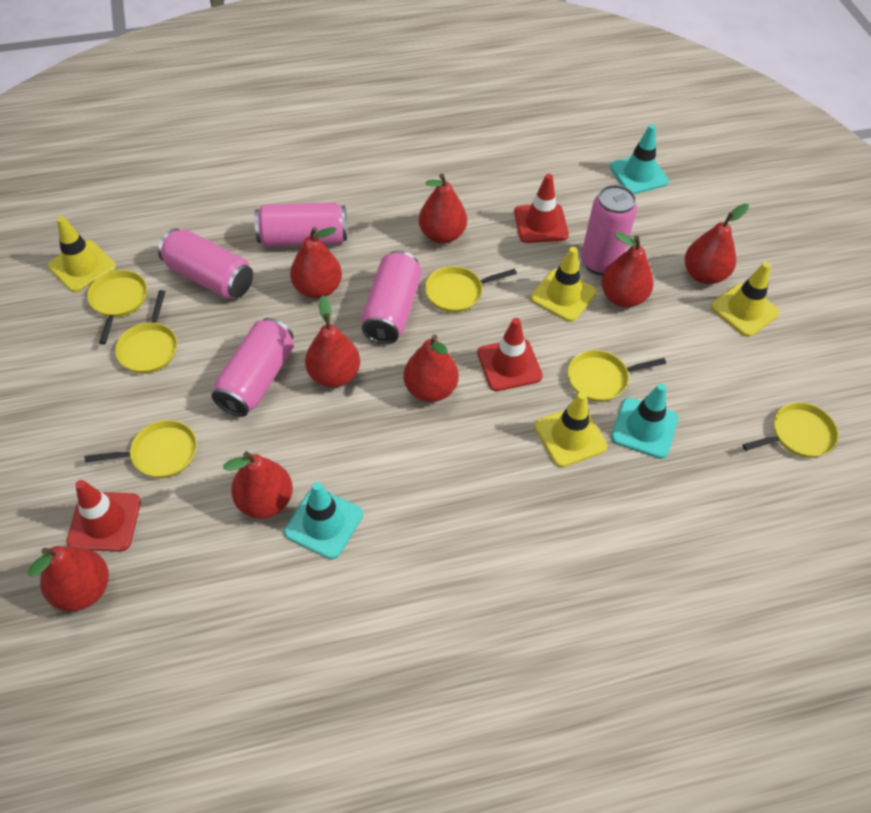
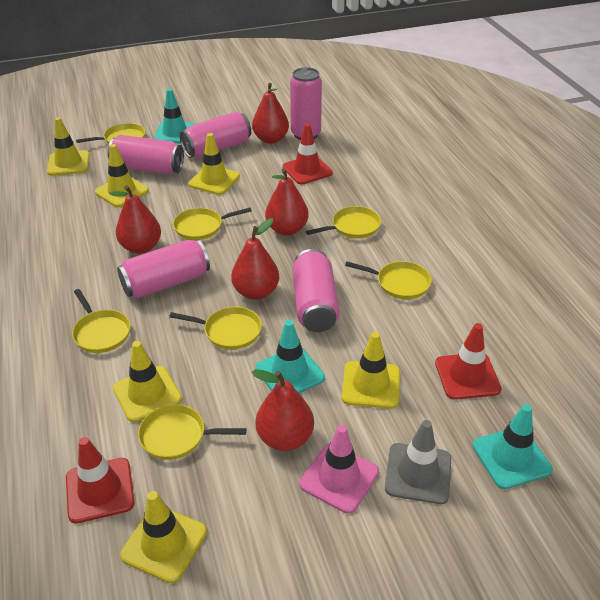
grey traffic cone: 0 -> 1
pink traffic cone: 0 -> 1
red pear: 8 -> 5
yellow pan: 6 -> 7
yellow traffic cone: 4 -> 6

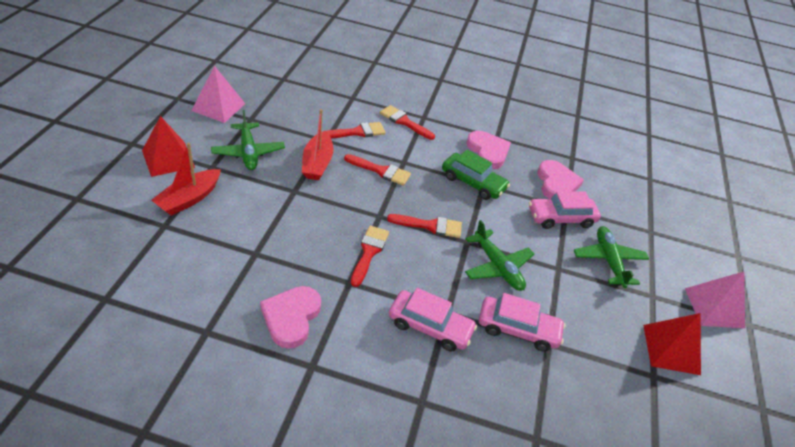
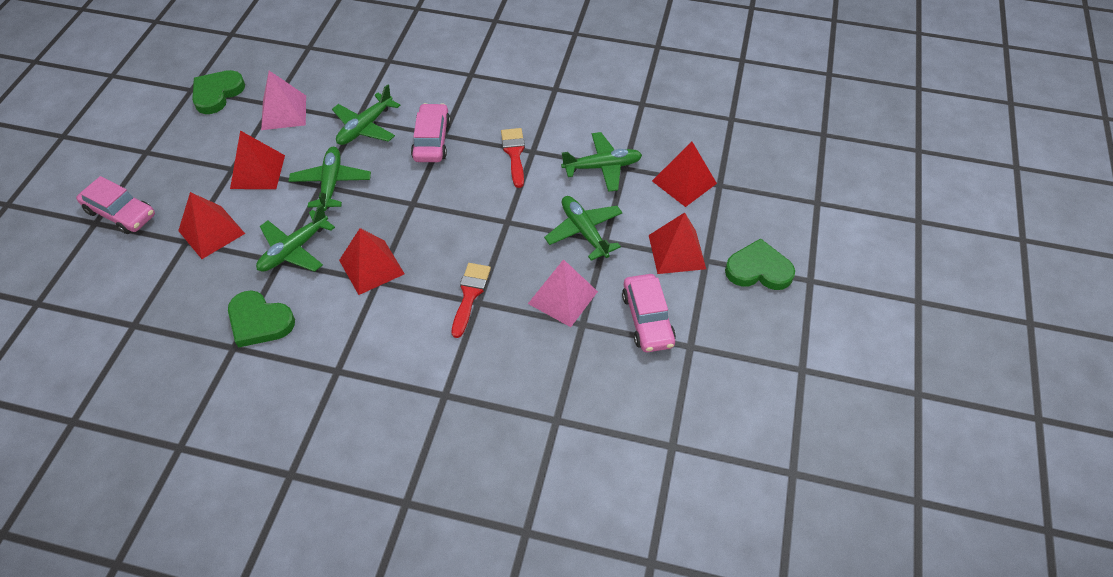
green car: 1 -> 0
green heart: 0 -> 3
green plane: 3 -> 5
pink heart: 3 -> 0
red boat: 2 -> 0
red brush: 5 -> 2
red pyramid: 2 -> 5

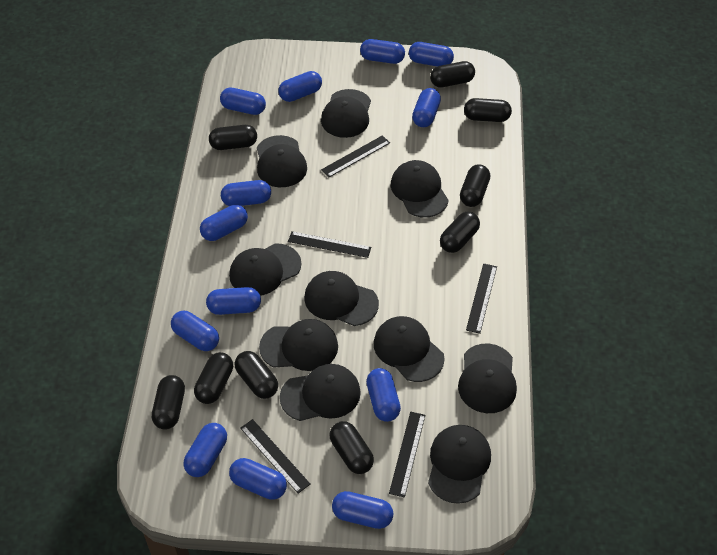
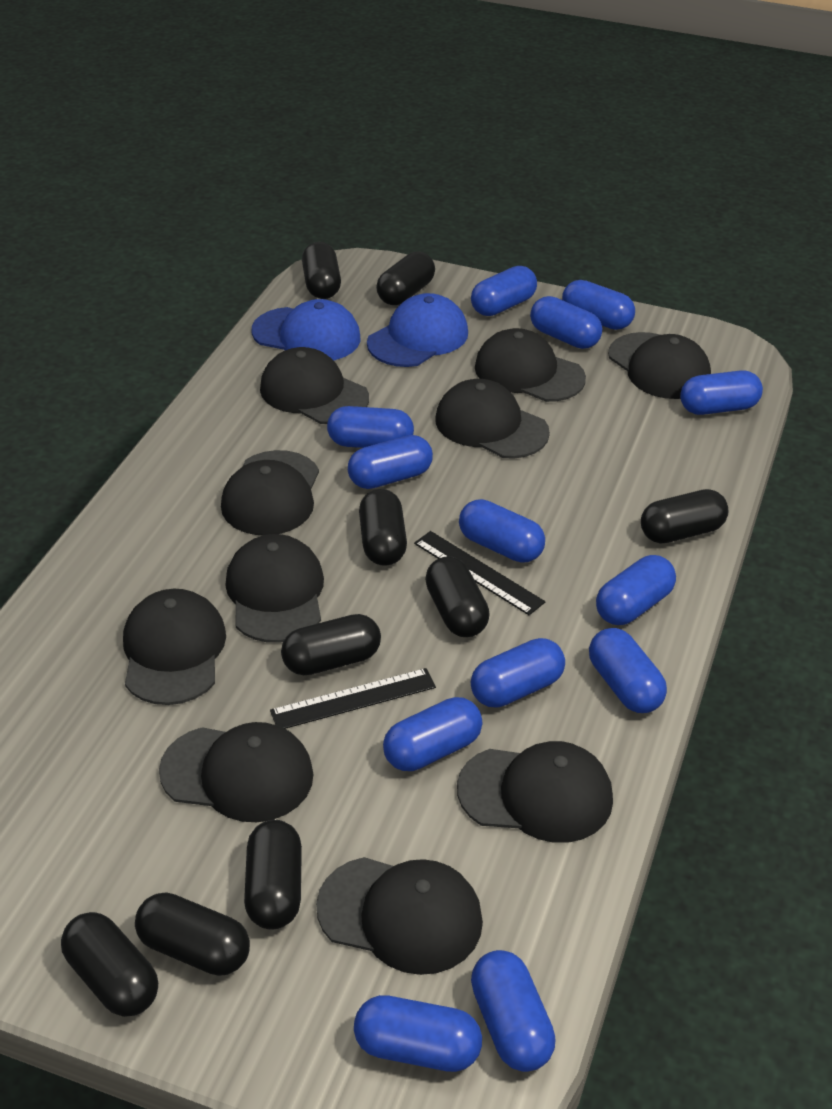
black ruler: 5 -> 2
blue cap: 0 -> 2

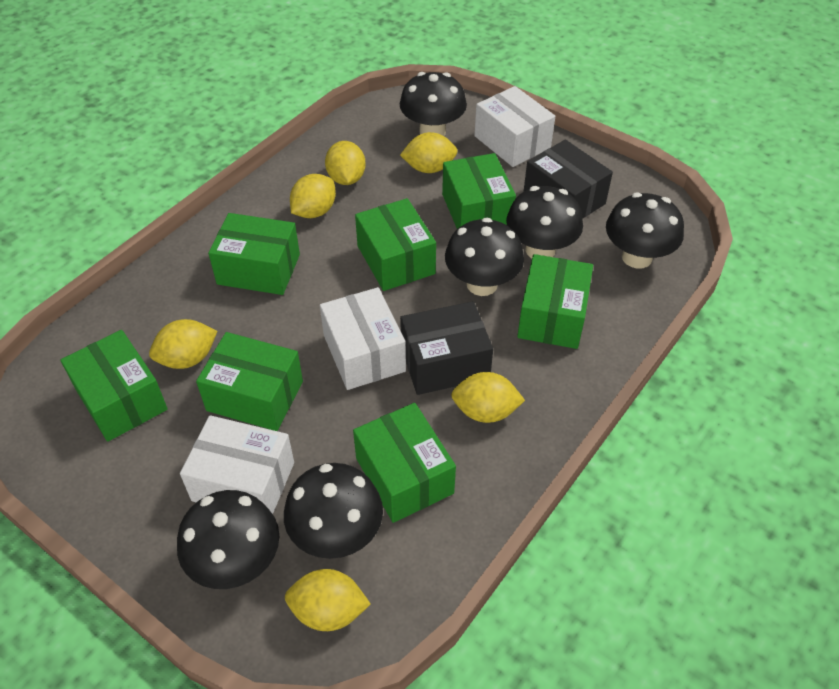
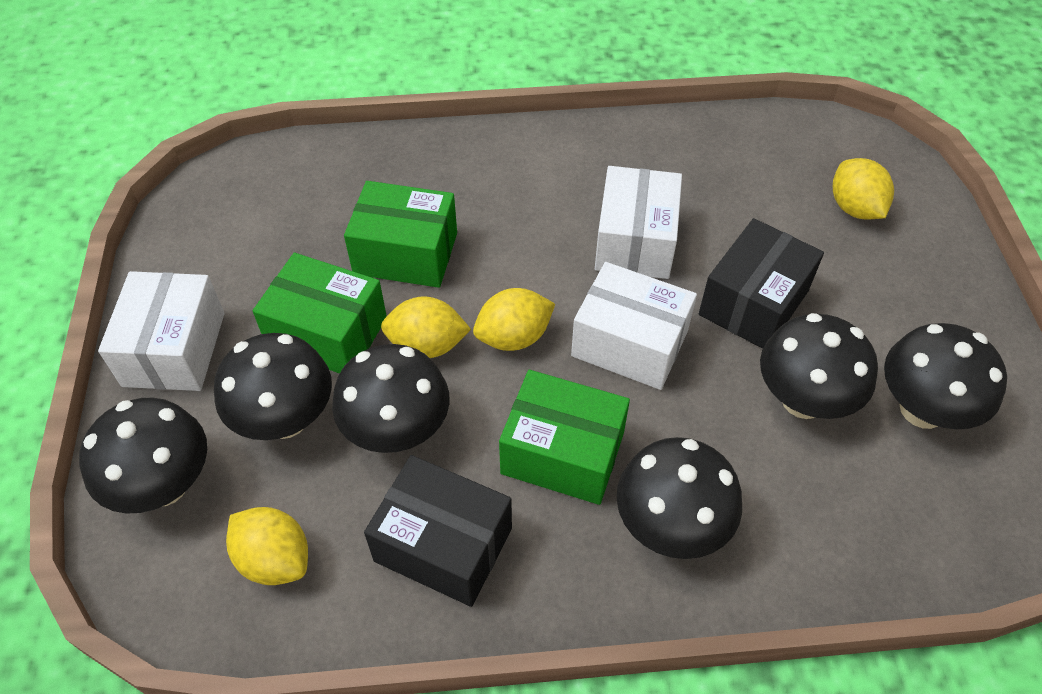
green box: 7 -> 3
yellow lemon: 6 -> 4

* **Problem**: Give again the lines from the line that contains "red pear: 8 -> 5" through the last line of the material above, exactly and with both ends included. Omit the pictures.

* **Problem solution**:
red pear: 8 -> 5
yellow pan: 6 -> 7
yellow traffic cone: 4 -> 6

green car: 1 -> 0
green heart: 0 -> 3
green plane: 3 -> 5
pink heart: 3 -> 0
red boat: 2 -> 0
red brush: 5 -> 2
red pyramid: 2 -> 5

black ruler: 5 -> 2
blue cap: 0 -> 2

green box: 7 -> 3
yellow lemon: 6 -> 4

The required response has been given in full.